===== Provided material

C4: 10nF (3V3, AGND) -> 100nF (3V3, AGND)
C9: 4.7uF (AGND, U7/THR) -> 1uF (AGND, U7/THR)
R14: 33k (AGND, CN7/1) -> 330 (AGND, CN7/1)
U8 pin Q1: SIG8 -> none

==========
===== Provided material

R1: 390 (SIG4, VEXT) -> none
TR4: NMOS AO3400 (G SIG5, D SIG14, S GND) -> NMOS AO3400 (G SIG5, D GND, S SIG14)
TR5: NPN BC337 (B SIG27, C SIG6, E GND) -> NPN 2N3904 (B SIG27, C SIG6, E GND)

==========
===== Provided material

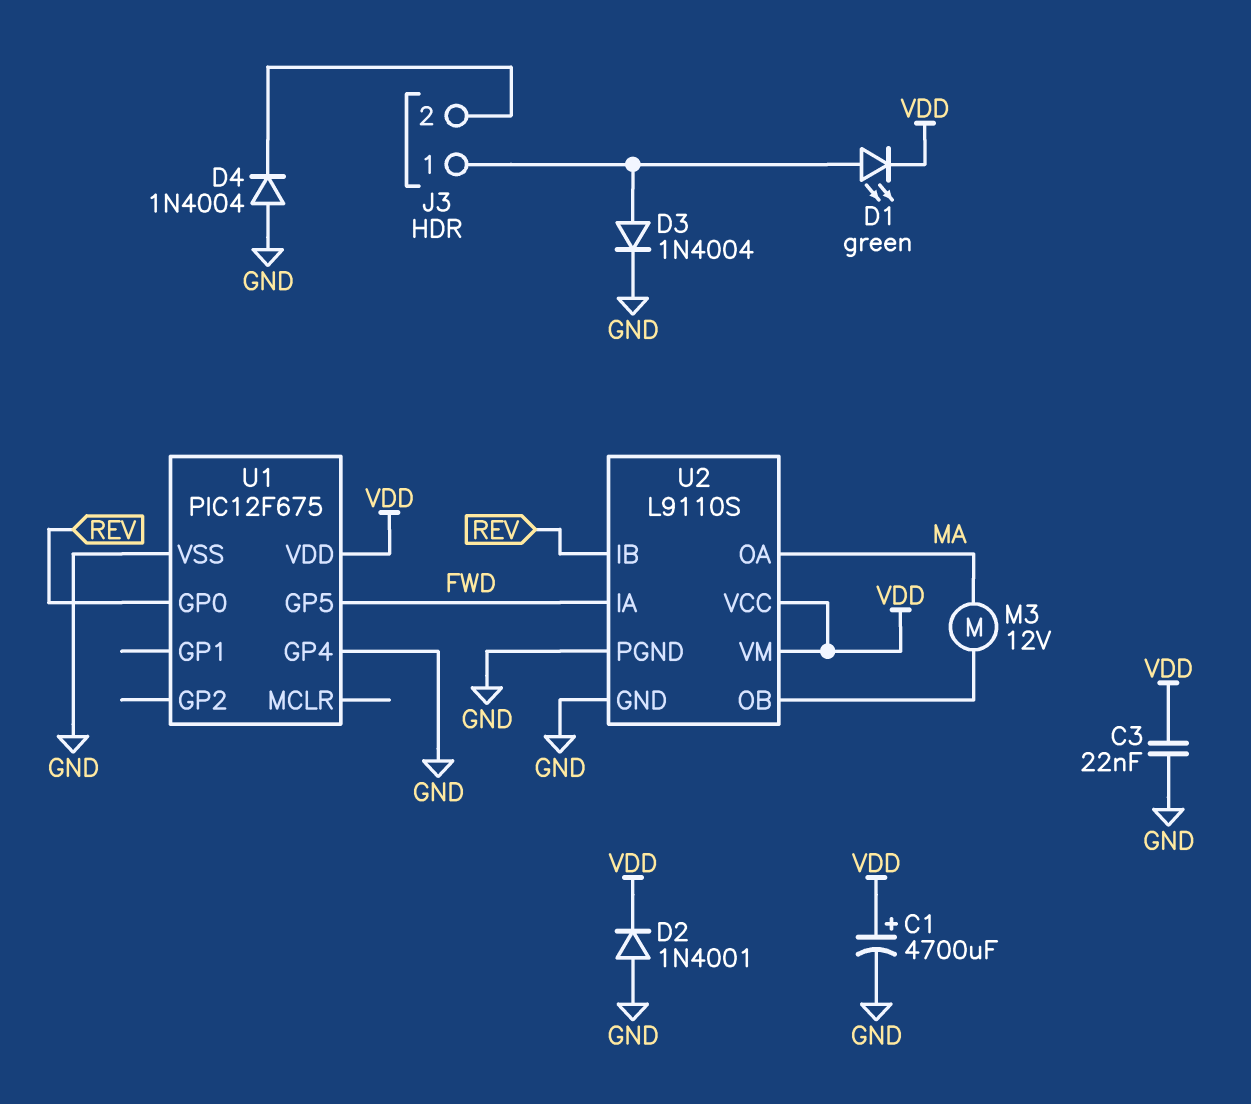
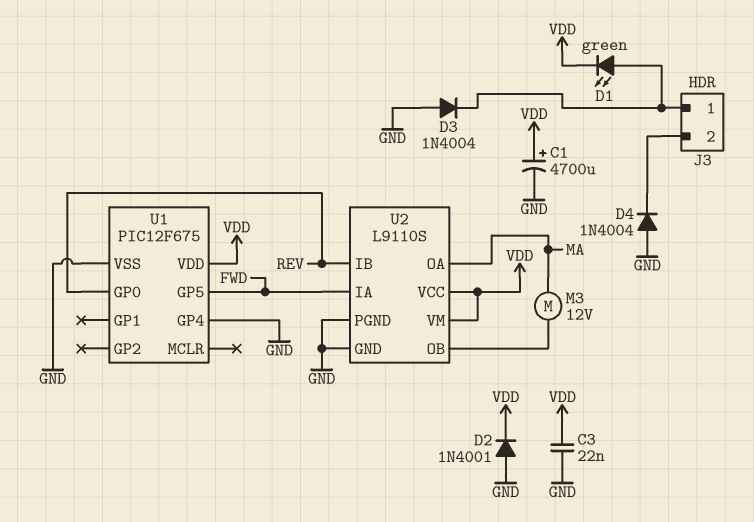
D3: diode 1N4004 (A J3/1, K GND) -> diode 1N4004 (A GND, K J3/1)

==========

▸ Assignment: Beginning with the line that has "C4: 10nF (3V3, AGND) -> 100nF (3V3, AGND)" and ending with the line that has "U8 pin Q1: SIG8 -> none", set down the lines above exactly and include no others.

▸ Answer for this exercise:
C4: 10nF (3V3, AGND) -> 100nF (3V3, AGND)
C9: 4.7uF (AGND, U7/THR) -> 1uF (AGND, U7/THR)
R14: 33k (AGND, CN7/1) -> 330 (AGND, CN7/1)
U8 pin Q1: SIG8 -> none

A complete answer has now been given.